Nothing but the exact text of the entries should appear in your answer; pictures stay out.

::: Raw data :::

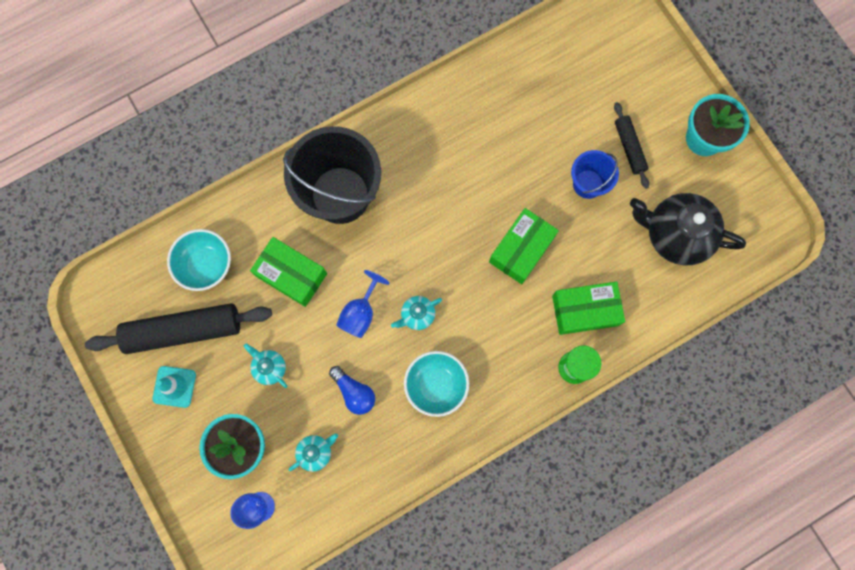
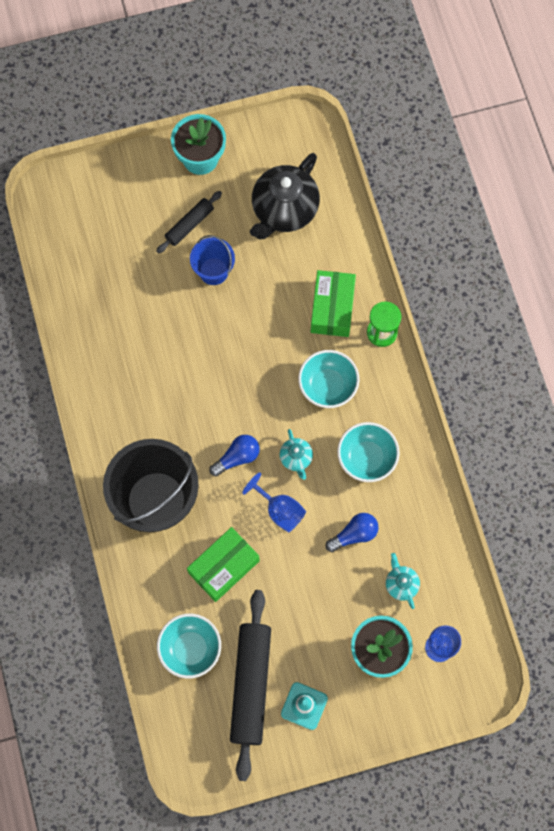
camera: 75 degrees left, 5 degrees down
turquoise teapot [244,343,287,388] -> none
green box [489,208,559,284] -> none
black rolling pin [614,102,649,189] -> black rolling pin turned 45 degrees counterclockwise [156,191,222,254]
none -> blue light bulb [209,435,260,476]
none -> turquoise bowl [298,350,359,408]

:::

### [Solution to the exercise]
camera: 75 degrees left, 5 degrees down
turquoise teapot [244,343,287,388] -> none
green box [489,208,559,284] -> none
black rolling pin [614,102,649,189] -> black rolling pin turned 45 degrees counterclockwise [156,191,222,254]
none -> blue light bulb [209,435,260,476]
none -> turquoise bowl [298,350,359,408]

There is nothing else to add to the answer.